+++ RECORDED DATA

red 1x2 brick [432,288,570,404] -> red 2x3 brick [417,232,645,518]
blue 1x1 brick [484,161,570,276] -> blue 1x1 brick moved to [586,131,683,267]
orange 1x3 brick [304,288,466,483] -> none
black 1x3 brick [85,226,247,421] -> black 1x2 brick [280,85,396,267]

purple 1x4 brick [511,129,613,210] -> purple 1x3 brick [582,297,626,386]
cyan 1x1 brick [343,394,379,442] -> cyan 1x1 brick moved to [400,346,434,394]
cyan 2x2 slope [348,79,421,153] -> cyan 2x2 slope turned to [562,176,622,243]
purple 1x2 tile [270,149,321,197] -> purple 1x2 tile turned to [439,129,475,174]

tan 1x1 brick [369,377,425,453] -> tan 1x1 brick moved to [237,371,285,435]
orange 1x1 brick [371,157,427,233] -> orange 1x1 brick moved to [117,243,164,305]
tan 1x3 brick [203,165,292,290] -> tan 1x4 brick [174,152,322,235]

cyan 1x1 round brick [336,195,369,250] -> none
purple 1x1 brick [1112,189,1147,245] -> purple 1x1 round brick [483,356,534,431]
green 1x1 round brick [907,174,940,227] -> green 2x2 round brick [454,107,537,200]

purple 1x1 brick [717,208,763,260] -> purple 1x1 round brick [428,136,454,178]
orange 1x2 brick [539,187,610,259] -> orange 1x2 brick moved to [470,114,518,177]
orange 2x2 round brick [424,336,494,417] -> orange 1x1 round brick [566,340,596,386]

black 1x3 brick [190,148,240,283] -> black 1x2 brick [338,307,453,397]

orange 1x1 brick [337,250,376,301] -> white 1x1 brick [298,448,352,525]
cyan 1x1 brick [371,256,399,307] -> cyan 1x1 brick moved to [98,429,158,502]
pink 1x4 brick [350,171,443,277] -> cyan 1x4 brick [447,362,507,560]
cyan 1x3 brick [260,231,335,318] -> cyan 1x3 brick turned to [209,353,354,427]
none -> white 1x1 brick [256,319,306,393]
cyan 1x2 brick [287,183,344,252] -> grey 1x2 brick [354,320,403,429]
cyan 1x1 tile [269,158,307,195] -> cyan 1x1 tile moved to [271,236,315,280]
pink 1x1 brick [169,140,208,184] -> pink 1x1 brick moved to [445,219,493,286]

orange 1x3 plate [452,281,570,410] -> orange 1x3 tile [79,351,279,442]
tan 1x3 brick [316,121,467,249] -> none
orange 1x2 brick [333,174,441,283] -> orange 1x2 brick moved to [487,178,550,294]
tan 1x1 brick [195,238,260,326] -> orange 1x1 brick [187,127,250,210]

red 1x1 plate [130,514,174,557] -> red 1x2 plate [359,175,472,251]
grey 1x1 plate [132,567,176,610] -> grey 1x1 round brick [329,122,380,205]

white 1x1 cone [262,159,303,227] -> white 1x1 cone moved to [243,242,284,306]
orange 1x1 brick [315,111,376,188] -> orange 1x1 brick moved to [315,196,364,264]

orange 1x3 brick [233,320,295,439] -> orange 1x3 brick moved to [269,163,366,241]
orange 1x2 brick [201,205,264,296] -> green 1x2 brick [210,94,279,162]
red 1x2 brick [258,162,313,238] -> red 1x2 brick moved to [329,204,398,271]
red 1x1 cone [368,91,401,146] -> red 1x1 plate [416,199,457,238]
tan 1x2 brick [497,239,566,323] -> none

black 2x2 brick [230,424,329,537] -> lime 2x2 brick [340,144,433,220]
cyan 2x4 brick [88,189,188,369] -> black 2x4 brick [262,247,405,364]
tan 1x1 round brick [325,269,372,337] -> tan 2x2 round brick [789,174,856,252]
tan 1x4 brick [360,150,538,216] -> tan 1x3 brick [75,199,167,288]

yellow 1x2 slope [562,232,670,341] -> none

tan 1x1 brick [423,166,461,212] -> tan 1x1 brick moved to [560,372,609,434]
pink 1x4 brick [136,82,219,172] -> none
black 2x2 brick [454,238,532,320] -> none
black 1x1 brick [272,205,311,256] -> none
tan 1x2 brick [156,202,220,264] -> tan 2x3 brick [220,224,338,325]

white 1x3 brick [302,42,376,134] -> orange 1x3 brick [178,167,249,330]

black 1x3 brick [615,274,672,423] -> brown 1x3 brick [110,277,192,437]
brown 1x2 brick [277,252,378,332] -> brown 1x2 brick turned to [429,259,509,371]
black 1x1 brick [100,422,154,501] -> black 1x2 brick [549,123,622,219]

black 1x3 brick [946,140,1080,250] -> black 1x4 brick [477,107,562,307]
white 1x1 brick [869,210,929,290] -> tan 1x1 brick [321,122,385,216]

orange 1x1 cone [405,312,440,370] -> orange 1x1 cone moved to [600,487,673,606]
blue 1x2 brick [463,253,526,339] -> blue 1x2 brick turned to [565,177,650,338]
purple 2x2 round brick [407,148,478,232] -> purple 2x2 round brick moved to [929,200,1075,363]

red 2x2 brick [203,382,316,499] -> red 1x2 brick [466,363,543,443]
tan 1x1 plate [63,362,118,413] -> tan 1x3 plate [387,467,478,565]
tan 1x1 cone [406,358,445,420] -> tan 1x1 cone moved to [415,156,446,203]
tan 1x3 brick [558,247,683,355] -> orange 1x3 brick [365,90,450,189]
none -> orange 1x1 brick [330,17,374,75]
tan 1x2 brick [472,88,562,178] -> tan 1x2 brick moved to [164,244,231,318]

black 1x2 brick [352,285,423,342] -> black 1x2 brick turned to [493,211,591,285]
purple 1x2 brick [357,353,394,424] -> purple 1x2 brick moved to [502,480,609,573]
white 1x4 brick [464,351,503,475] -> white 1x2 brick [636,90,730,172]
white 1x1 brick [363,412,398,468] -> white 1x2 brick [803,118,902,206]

++++++

*EXERCISE REQUIREMENTS*
Please output the exact lines of the records above, beginning with the first and stopping after the line that holds "grey 1x1 plate", and nothing else.

*TASK OUTPUT*
red 1x2 brick [432,288,570,404] -> red 2x3 brick [417,232,645,518]
blue 1x1 brick [484,161,570,276] -> blue 1x1 brick moved to [586,131,683,267]
orange 1x3 brick [304,288,466,483] -> none
black 1x3 brick [85,226,247,421] -> black 1x2 brick [280,85,396,267]

purple 1x4 brick [511,129,613,210] -> purple 1x3 brick [582,297,626,386]
cyan 1x1 brick [343,394,379,442] -> cyan 1x1 brick moved to [400,346,434,394]
cyan 2x2 slope [348,79,421,153] -> cyan 2x2 slope turned to [562,176,622,243]
purple 1x2 tile [270,149,321,197] -> purple 1x2 tile turned to [439,129,475,174]

tan 1x1 brick [369,377,425,453] -> tan 1x1 brick moved to [237,371,285,435]
orange 1x1 brick [371,157,427,233] -> orange 1x1 brick moved to [117,243,164,305]
tan 1x3 brick [203,165,292,290] -> tan 1x4 brick [174,152,322,235]

cyan 1x1 round brick [336,195,369,250] -> none
purple 1x1 brick [1112,189,1147,245] -> purple 1x1 round brick [483,356,534,431]
green 1x1 round brick [907,174,940,227] -> green 2x2 round brick [454,107,537,200]

purple 1x1 brick [717,208,763,260] -> purple 1x1 round brick [428,136,454,178]
orange 1x2 brick [539,187,610,259] -> orange 1x2 brick moved to [470,114,518,177]
orange 2x2 round brick [424,336,494,417] -> orange 1x1 round brick [566,340,596,386]

black 1x3 brick [190,148,240,283] -> black 1x2 brick [338,307,453,397]

orange 1x1 brick [337,250,376,301] -> white 1x1 brick [298,448,352,525]
cyan 1x1 brick [371,256,399,307] -> cyan 1x1 brick moved to [98,429,158,502]
pink 1x4 brick [350,171,443,277] -> cyan 1x4 brick [447,362,507,560]
cyan 1x3 brick [260,231,335,318] -> cyan 1x3 brick turned to [209,353,354,427]
none -> white 1x1 brick [256,319,306,393]
cyan 1x2 brick [287,183,344,252] -> grey 1x2 brick [354,320,403,429]
cyan 1x1 tile [269,158,307,195] -> cyan 1x1 tile moved to [271,236,315,280]
pink 1x1 brick [169,140,208,184] -> pink 1x1 brick moved to [445,219,493,286]

orange 1x3 plate [452,281,570,410] -> orange 1x3 tile [79,351,279,442]
tan 1x3 brick [316,121,467,249] -> none
orange 1x2 brick [333,174,441,283] -> orange 1x2 brick moved to [487,178,550,294]
tan 1x1 brick [195,238,260,326] -> orange 1x1 brick [187,127,250,210]

red 1x1 plate [130,514,174,557] -> red 1x2 plate [359,175,472,251]
grey 1x1 plate [132,567,176,610] -> grey 1x1 round brick [329,122,380,205]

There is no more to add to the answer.